- _Exercise description_: The answer must be the full data, restated word for word, with no pictures in it.

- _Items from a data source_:
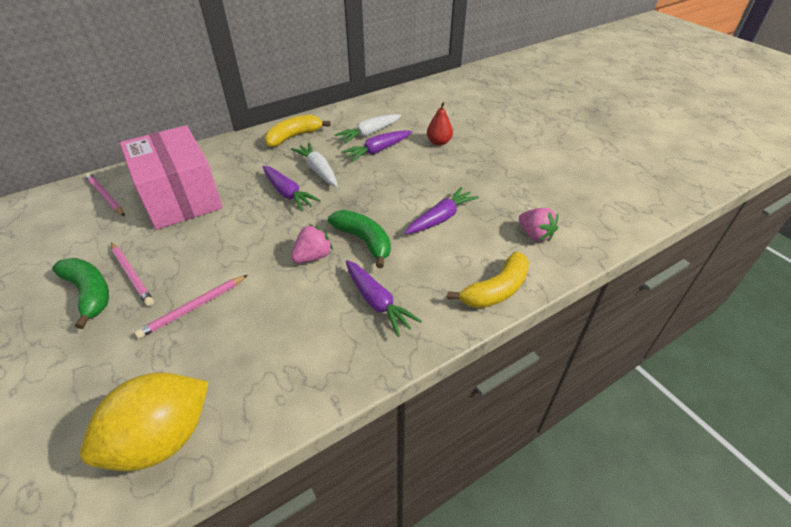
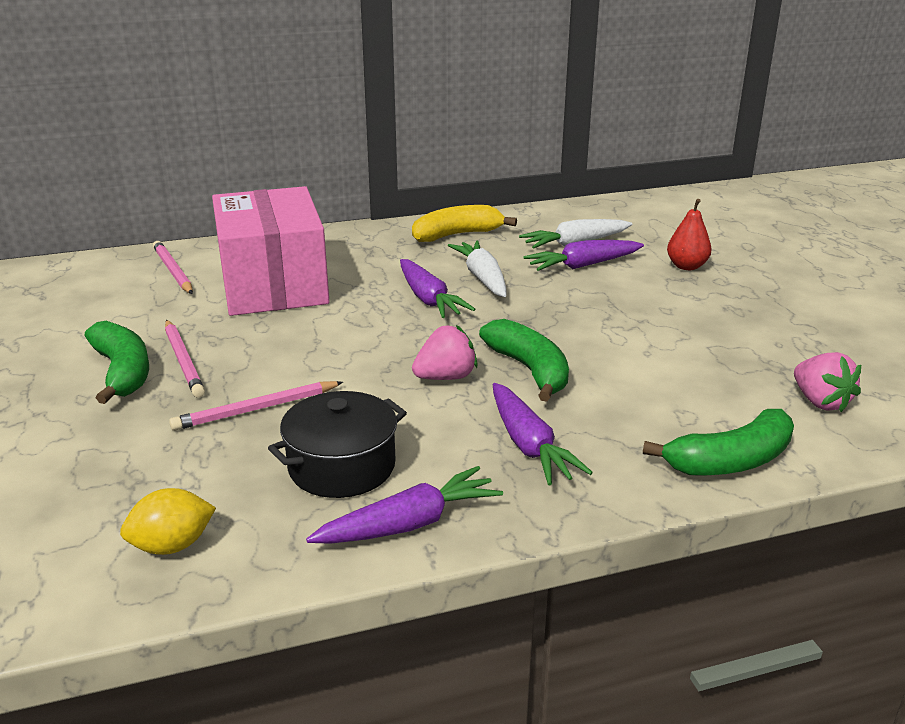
camera: 15 degrees right, 15 degrees down
yellow lemon [80,372,209,471] -> yellow lemon [120,488,216,555], size x0.52
purple carrot [405,187,479,234] -> purple carrot moved to [306,466,503,544]
yellow banana [448,252,529,308] -> green banana [643,409,794,476]
none -> black pot [268,391,407,498]

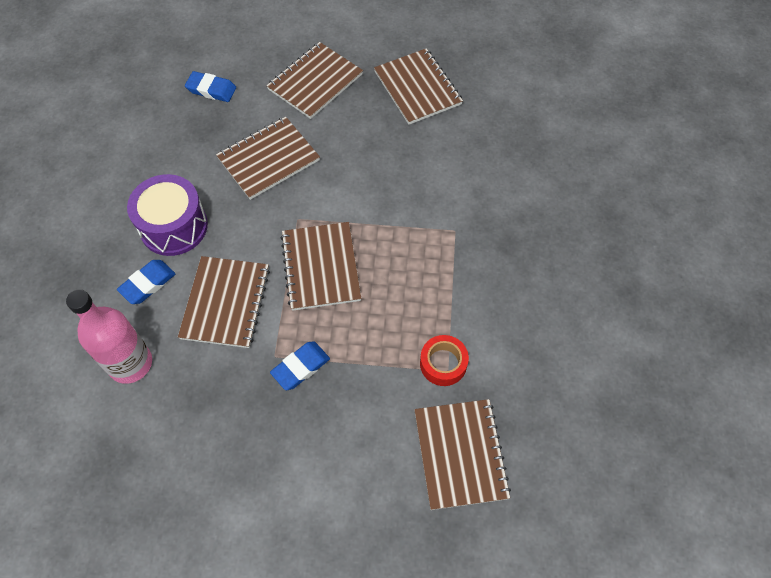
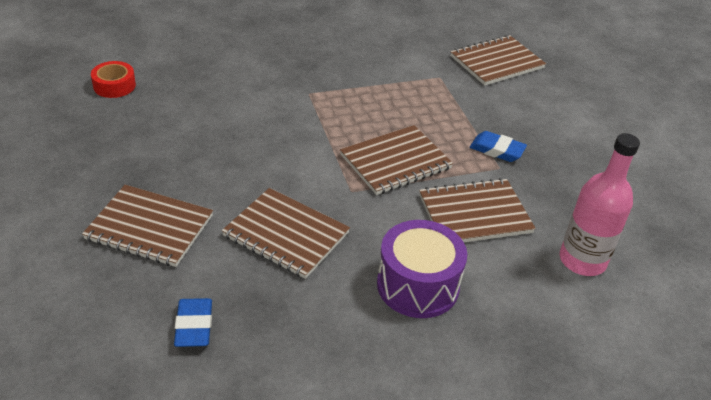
camera: 115 degrees left, 20 degrees down
blue eraser [117,260,176,304] -> none
brown notebook [374,48,463,125] -> none
red tape [420,335,469,386] -> red tape moved to [91,61,136,98]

- _Output for this task_:
camera: 15 degrees right, 15 degrees down
yellow lemon [80,372,209,471] -> yellow lemon [120,488,216,555], size x0.52
purple carrot [405,187,479,234] -> purple carrot moved to [306,466,503,544]
yellow banana [448,252,529,308] -> green banana [643,409,794,476]
none -> black pot [268,391,407,498]

camera: 115 degrees left, 20 degrees down
blue eraser [117,260,176,304] -> none
brown notebook [374,48,463,125] -> none
red tape [420,335,469,386] -> red tape moved to [91,61,136,98]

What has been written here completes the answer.